WHAT TO WORK ON:
Return only this: the line with "JP1 pin 2: N10 -> N19" and all the lines that follow it below, through the final one, exactly as they are.

Records from a data source:
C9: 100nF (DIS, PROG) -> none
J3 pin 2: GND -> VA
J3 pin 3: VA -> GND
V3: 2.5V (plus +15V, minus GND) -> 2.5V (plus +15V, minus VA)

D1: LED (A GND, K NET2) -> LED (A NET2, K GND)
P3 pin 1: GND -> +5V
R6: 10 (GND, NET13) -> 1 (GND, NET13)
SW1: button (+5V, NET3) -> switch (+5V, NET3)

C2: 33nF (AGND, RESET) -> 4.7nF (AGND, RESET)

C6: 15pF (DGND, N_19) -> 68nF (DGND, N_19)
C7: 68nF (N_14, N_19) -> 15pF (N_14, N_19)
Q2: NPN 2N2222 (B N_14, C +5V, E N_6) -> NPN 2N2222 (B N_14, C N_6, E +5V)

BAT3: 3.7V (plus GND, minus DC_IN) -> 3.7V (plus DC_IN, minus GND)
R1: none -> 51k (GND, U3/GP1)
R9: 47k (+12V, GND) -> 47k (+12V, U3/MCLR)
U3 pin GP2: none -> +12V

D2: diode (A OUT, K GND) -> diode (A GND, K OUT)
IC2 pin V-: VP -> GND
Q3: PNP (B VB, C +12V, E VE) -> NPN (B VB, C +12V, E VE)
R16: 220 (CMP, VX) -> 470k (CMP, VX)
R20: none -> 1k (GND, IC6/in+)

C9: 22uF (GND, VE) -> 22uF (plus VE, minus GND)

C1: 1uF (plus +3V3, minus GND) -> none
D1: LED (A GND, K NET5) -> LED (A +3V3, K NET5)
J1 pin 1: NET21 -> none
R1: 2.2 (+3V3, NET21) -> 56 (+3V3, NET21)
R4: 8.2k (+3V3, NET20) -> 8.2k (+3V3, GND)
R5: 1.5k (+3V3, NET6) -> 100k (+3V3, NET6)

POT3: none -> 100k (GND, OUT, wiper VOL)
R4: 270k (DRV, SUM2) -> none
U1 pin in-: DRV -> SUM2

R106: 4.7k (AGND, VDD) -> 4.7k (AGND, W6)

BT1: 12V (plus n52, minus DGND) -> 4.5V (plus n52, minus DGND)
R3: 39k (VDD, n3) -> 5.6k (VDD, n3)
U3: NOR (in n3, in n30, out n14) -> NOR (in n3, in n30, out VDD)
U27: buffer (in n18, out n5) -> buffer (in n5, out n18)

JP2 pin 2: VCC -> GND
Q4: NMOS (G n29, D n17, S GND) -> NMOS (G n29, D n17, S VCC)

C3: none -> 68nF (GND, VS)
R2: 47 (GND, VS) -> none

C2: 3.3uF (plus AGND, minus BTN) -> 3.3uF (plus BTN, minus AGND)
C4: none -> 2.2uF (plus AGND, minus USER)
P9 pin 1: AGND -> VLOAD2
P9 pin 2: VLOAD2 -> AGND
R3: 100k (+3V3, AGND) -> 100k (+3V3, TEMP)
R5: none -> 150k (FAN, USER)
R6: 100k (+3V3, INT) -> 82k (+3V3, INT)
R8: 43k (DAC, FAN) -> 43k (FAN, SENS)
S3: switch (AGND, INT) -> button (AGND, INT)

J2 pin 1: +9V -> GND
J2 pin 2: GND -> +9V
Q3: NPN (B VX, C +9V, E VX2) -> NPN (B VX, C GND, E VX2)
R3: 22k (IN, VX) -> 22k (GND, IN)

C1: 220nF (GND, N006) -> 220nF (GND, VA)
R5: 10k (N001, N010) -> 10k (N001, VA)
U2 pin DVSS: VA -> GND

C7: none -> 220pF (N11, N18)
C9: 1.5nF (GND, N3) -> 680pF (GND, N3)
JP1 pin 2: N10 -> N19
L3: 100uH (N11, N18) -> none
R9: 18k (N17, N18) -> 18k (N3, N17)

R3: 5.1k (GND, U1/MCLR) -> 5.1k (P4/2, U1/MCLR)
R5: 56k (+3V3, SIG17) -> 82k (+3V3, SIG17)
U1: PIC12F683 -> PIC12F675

ANSWER TO THIS TASK:
JP1 pin 2: N10 -> N19
L3: 100uH (N11, N18) -> none
R9: 18k (N17, N18) -> 18k (N3, N17)

R3: 5.1k (GND, U1/MCLR) -> 5.1k (P4/2, U1/MCLR)
R5: 56k (+3V3, SIG17) -> 82k (+3V3, SIG17)
U1: PIC12F683 -> PIC12F675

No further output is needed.